*Task to complete*. Output exactly the lines between the line that contains "orange cone I9" and the last line of the material, counting both.

*The data*.
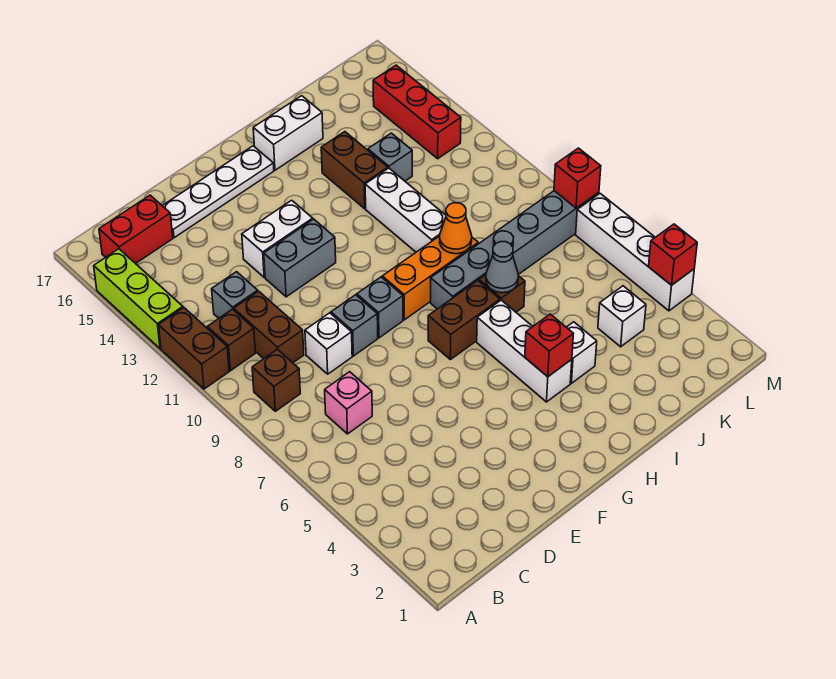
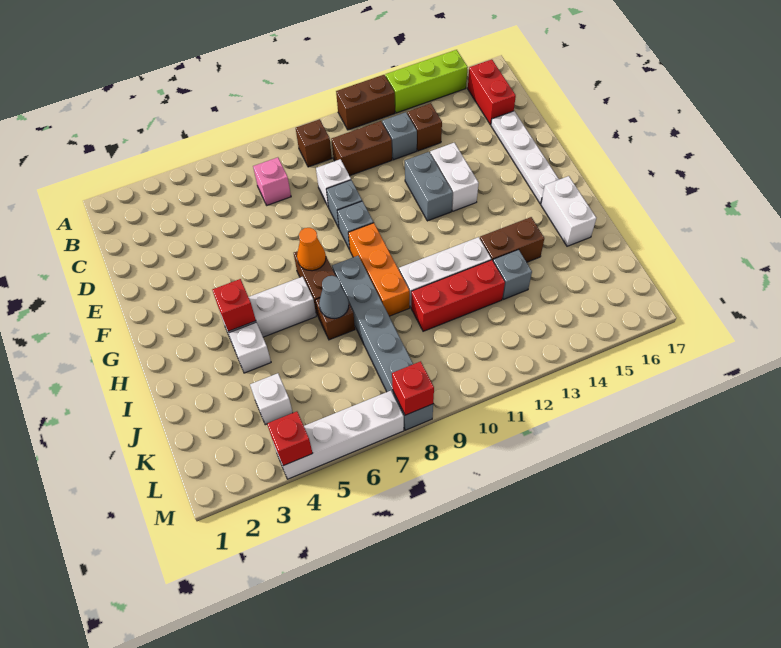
brown brick B11 level 1 -> brown brick C13 level 1
orange cone I9 level 2 -> orange cone G7 level 2
red brick L13:L15 level 1 -> red brick J10:J12 level 1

*Completed exercise*.
orange cone I9 level 2 -> orange cone G7 level 2
red brick L13:L15 level 1 -> red brick J10:J12 level 1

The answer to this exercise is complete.